■ Activity
With the records as your source, report how many lines contain "bomivivil". Add no other words.

■ Source material
"""
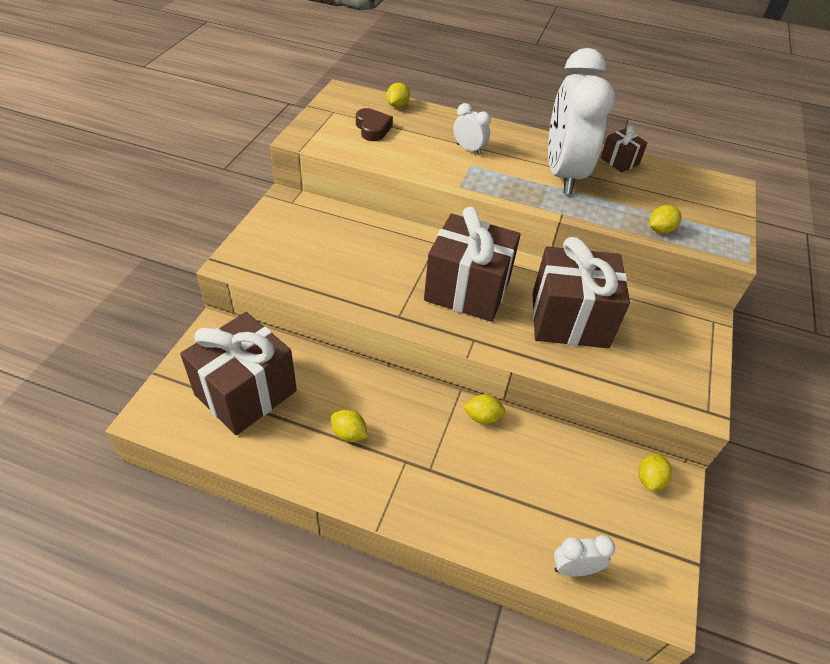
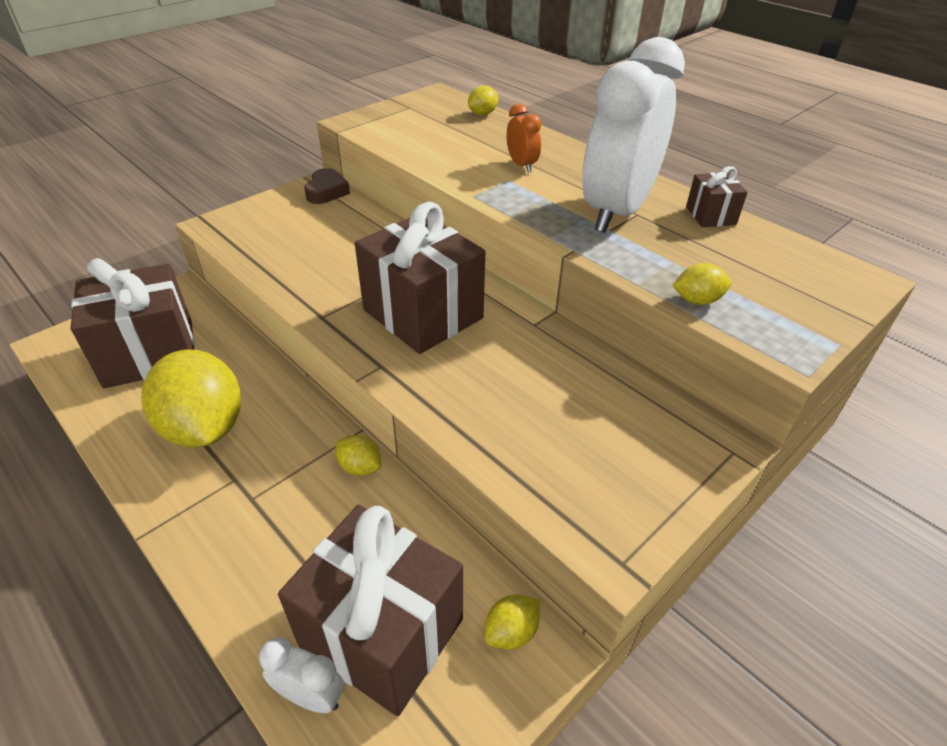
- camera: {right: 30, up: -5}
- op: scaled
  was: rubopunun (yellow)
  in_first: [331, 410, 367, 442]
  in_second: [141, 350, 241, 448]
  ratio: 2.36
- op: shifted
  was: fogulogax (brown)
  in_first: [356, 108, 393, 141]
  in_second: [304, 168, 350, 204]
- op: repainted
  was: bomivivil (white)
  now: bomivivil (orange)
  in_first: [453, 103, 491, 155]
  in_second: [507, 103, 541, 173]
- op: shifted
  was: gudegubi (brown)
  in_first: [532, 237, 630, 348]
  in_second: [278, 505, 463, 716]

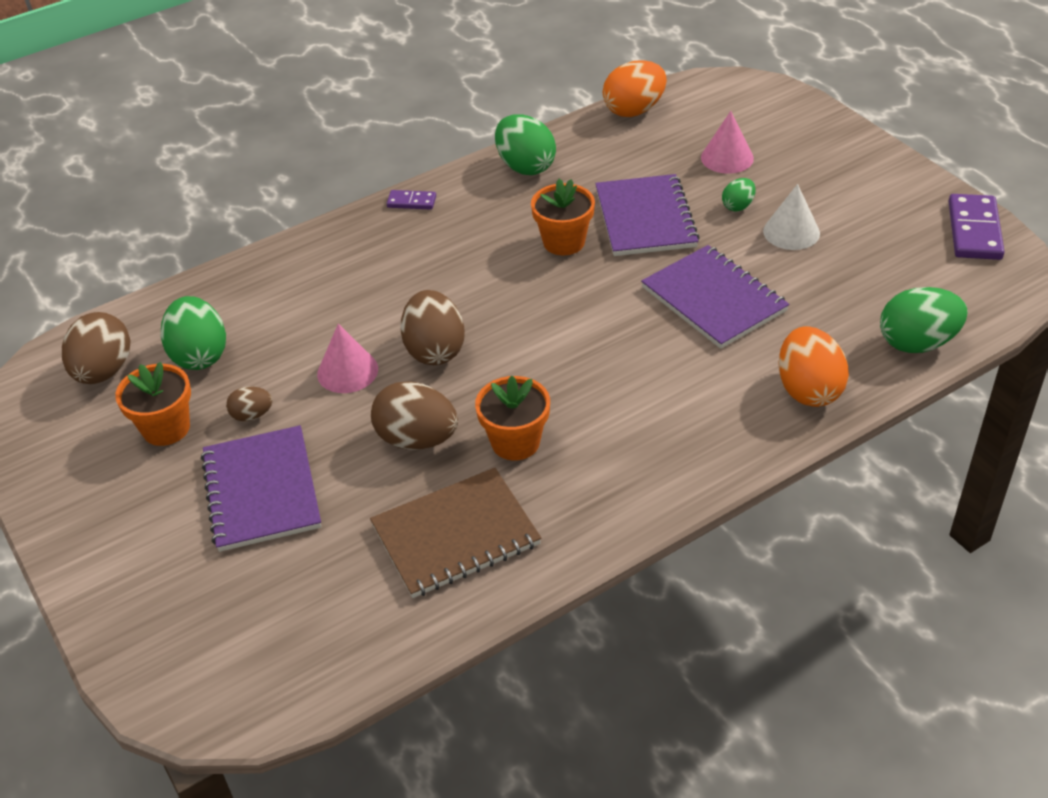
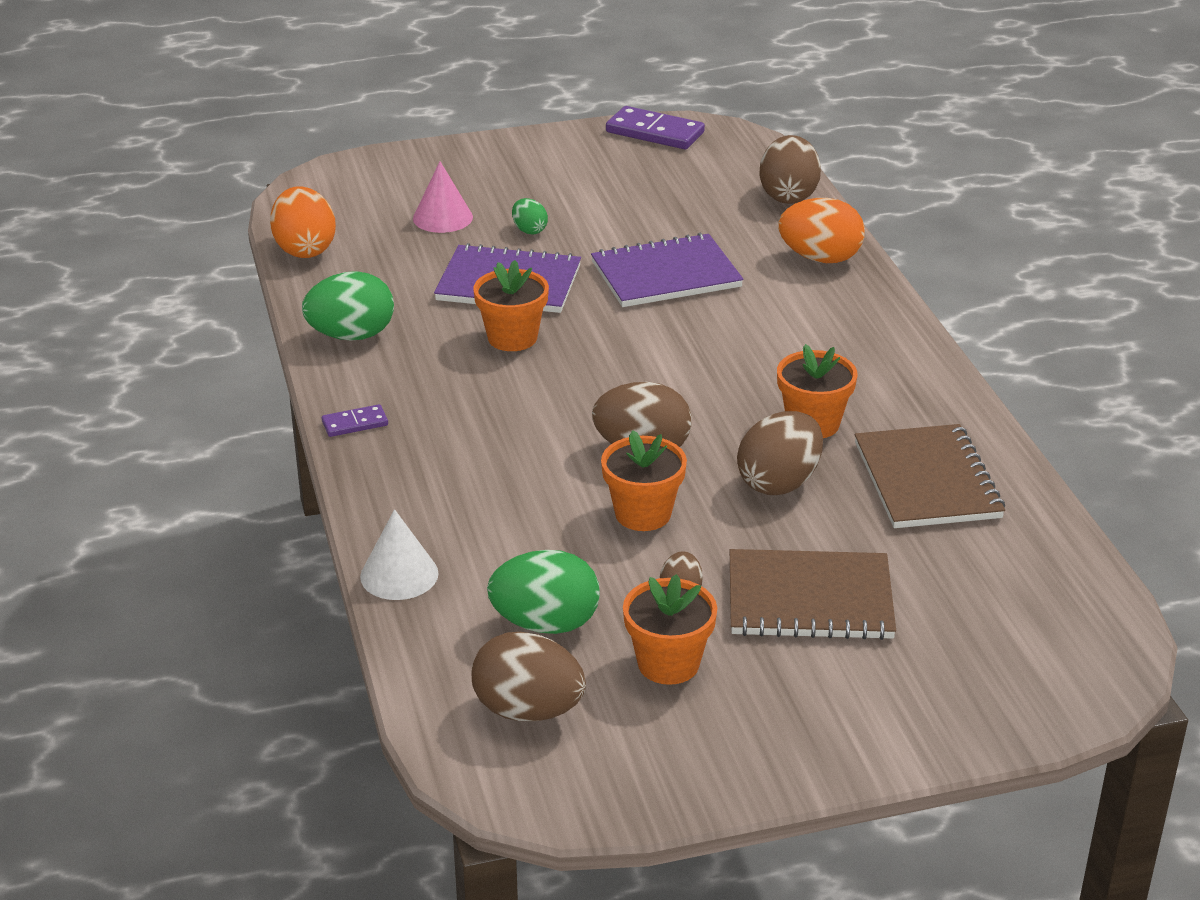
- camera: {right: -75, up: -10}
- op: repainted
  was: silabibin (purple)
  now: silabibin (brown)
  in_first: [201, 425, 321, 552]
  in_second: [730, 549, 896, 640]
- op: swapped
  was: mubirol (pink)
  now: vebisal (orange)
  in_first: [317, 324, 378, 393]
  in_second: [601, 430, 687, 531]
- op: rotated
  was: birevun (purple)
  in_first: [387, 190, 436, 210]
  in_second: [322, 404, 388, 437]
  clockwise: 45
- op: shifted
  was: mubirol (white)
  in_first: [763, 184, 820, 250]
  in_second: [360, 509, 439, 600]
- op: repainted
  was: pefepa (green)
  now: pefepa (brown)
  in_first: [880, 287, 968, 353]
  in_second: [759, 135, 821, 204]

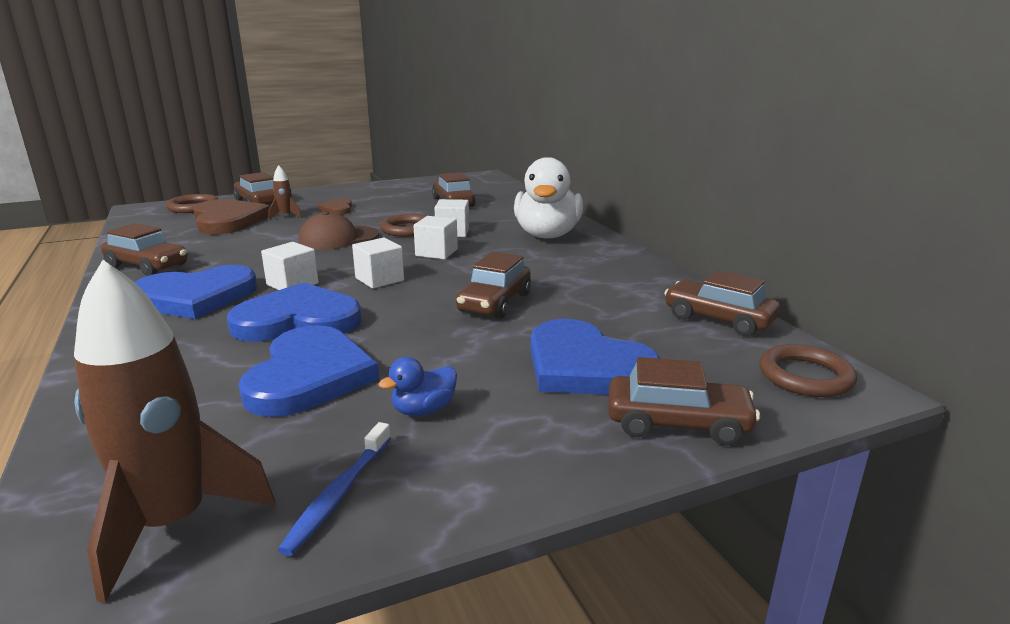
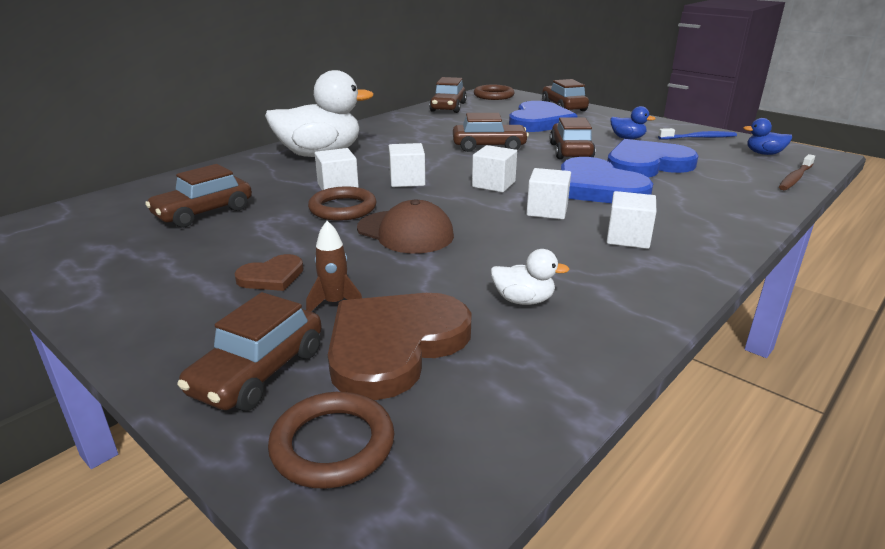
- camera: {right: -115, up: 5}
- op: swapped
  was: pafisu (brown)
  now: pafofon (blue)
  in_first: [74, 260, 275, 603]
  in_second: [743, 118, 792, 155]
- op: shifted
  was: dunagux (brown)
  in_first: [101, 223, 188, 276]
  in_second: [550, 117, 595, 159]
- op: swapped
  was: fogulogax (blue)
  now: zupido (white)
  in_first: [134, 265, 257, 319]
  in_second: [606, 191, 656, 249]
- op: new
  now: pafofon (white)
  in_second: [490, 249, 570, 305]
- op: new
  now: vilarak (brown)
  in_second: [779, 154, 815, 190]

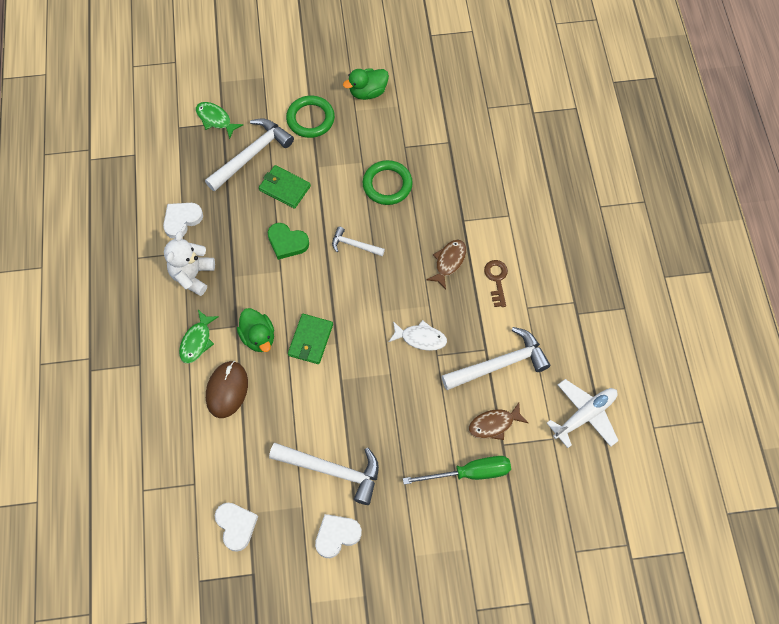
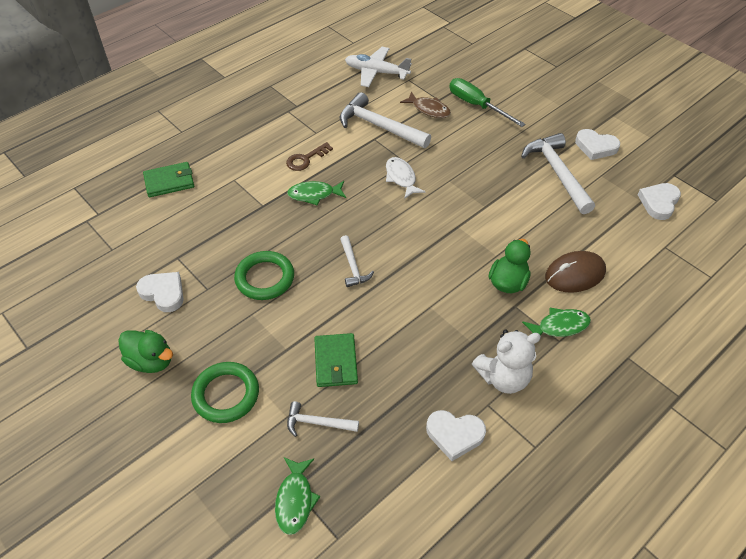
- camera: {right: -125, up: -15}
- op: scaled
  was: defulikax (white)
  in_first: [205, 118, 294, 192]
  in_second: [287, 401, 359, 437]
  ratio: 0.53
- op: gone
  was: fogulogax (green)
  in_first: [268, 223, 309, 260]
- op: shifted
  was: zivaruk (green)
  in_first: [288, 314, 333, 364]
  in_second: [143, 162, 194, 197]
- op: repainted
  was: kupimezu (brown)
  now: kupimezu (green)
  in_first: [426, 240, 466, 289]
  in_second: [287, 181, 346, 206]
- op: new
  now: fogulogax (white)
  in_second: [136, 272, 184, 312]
"""
■ Your response
2